Your goal —
Without altering a single character, set down all of the data below.

START Information supplied

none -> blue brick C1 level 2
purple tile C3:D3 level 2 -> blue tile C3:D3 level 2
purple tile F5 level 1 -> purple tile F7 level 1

END Information supplied

Reply to the exercise —
none -> blue brick C1 level 2
purple tile C3:D3 level 2 -> blue tile C3:D3 level 2
purple tile F5 level 1 -> purple tile F7 level 1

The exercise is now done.